Below are records; count the lines in them that hold "cepillo" and give only the count.
###
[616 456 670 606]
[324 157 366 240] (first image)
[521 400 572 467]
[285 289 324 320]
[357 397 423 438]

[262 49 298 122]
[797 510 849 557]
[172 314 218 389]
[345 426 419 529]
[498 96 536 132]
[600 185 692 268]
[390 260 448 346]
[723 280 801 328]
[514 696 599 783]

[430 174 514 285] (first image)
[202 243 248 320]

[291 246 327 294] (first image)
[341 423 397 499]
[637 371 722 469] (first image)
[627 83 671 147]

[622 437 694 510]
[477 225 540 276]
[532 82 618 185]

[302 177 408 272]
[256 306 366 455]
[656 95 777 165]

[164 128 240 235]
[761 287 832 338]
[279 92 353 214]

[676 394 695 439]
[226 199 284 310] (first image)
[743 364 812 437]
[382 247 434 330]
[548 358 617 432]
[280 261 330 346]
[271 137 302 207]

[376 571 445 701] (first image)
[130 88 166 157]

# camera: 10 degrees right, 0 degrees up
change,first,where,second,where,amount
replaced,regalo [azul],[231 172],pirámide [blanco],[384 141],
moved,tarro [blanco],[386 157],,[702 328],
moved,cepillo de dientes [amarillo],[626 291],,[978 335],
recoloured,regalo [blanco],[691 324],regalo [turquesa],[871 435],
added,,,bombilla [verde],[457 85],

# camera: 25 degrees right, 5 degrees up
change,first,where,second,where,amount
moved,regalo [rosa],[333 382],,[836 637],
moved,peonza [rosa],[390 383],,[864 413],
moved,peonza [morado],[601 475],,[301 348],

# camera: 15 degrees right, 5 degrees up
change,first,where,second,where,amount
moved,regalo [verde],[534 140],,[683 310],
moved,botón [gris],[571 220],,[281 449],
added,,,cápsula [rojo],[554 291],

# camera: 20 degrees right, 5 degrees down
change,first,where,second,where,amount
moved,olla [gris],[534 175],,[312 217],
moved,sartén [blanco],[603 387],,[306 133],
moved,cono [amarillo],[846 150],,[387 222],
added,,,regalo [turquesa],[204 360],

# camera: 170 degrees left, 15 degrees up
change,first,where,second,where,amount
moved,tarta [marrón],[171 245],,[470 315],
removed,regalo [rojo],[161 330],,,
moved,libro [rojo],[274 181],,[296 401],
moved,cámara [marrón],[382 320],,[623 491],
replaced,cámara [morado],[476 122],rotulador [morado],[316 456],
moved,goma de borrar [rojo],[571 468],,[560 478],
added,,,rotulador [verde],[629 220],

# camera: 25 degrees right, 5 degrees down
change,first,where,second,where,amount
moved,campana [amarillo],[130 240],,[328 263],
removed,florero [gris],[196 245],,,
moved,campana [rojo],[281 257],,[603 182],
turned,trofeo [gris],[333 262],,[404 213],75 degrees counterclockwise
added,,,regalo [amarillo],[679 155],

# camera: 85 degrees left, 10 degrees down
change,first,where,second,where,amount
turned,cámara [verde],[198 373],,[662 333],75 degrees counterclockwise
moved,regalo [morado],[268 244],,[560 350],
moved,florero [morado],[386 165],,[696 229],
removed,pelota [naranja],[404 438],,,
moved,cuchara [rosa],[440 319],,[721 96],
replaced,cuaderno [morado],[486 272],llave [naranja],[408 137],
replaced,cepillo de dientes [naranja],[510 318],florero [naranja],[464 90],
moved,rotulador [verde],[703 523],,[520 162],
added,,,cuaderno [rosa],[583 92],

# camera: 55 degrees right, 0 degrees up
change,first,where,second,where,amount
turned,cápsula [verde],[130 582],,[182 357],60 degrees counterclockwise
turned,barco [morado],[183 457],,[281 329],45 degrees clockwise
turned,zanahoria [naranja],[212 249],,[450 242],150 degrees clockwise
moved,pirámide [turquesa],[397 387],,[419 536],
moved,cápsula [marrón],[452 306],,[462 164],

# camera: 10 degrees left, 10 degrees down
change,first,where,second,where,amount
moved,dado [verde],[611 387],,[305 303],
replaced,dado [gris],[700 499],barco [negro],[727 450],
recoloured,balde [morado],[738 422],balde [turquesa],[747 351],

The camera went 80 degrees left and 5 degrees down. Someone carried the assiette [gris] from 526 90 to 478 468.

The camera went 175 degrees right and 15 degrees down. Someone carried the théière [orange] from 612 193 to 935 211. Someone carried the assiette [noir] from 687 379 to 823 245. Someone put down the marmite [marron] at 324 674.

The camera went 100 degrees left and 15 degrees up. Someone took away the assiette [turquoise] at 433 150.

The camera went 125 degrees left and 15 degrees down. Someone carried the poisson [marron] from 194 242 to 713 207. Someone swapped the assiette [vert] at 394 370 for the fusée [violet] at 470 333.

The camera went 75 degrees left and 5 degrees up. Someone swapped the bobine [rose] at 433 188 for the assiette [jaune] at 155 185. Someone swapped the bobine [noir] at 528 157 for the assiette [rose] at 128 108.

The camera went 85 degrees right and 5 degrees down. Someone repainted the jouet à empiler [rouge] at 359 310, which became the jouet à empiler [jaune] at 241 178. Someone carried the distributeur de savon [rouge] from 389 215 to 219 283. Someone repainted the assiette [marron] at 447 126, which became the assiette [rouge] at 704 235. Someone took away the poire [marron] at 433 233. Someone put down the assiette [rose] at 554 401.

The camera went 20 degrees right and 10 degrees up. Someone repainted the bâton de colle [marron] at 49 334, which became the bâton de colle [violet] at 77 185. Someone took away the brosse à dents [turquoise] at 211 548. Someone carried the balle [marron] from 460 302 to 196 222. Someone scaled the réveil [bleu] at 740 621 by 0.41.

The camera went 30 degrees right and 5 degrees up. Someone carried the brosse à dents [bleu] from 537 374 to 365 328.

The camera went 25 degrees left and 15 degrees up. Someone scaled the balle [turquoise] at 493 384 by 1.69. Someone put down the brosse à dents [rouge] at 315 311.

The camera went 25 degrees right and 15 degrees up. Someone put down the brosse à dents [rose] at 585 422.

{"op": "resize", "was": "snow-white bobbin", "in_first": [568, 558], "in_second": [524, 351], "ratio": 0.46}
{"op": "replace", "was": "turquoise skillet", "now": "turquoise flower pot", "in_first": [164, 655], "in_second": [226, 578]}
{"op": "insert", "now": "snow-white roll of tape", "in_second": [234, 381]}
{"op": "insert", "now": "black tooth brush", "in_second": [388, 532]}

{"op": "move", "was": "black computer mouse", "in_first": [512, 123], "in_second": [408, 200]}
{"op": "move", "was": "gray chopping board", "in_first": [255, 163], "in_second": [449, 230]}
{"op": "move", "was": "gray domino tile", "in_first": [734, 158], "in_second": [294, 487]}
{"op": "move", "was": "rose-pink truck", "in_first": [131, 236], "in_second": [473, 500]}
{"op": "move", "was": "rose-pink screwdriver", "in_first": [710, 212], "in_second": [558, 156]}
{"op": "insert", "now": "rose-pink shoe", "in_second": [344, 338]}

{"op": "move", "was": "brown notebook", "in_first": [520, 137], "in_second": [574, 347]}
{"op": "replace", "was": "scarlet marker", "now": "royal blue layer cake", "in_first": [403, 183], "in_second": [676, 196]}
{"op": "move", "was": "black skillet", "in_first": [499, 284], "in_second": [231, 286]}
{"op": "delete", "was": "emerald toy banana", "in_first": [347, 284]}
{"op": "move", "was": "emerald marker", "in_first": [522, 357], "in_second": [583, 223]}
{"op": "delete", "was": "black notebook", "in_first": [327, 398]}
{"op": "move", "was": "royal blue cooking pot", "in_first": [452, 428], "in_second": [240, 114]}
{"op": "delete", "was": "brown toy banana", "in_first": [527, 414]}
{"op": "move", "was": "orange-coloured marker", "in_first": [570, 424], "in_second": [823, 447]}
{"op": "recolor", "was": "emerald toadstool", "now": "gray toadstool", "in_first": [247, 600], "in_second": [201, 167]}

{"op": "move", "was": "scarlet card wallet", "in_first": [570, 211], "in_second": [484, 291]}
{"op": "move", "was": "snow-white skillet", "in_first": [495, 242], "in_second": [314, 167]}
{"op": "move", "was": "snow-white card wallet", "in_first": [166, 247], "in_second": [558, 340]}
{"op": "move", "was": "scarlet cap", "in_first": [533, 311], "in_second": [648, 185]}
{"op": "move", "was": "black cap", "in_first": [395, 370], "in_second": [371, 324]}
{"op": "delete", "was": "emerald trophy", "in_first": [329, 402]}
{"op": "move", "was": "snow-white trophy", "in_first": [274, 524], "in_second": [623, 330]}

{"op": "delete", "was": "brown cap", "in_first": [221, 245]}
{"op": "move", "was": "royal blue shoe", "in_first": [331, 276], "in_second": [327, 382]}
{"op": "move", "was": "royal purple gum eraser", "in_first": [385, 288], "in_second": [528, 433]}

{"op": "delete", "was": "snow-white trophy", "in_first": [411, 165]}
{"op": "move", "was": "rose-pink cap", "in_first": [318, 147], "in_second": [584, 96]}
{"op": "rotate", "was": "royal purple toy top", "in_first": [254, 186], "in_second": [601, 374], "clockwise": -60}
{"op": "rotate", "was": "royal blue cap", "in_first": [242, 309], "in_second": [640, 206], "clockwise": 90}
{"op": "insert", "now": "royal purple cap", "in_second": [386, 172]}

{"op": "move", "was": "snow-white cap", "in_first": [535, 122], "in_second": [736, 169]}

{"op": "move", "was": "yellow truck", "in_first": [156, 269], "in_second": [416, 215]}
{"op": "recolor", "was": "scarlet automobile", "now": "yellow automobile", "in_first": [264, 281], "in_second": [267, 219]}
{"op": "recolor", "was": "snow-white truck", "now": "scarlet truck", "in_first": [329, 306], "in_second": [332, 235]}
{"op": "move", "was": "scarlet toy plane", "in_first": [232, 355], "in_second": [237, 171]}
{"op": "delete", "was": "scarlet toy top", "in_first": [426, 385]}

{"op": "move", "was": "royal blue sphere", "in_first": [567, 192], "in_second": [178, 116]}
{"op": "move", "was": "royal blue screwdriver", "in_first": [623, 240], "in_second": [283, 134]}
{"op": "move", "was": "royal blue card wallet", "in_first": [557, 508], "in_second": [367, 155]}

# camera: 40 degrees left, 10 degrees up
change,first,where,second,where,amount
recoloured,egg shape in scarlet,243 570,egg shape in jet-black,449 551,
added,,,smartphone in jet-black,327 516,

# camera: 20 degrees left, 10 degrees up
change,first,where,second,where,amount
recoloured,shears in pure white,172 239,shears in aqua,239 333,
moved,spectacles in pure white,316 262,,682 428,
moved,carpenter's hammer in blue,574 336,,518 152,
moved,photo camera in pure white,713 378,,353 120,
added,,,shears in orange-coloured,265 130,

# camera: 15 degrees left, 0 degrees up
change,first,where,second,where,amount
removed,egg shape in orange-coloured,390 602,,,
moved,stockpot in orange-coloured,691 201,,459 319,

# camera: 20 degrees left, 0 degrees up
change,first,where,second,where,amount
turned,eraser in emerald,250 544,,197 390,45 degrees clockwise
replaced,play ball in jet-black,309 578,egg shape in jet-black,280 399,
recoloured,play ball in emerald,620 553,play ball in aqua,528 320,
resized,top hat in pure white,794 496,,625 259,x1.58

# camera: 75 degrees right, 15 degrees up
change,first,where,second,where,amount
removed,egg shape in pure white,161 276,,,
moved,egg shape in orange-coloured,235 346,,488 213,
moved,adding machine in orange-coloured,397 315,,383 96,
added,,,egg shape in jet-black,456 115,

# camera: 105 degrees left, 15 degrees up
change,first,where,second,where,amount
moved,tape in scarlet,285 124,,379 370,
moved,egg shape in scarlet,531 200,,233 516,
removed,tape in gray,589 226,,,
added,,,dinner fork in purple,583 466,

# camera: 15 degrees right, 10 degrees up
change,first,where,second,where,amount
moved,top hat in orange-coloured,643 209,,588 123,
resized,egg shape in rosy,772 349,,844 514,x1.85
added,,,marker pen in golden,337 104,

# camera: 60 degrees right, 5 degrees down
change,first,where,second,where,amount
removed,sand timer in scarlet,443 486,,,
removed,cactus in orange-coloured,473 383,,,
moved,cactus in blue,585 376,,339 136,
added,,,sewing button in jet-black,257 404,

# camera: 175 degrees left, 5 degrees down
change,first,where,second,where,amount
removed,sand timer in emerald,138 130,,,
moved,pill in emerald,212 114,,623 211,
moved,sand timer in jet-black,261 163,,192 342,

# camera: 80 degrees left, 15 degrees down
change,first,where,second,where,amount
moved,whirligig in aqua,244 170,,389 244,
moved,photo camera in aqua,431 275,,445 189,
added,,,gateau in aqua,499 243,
###
## Reply
2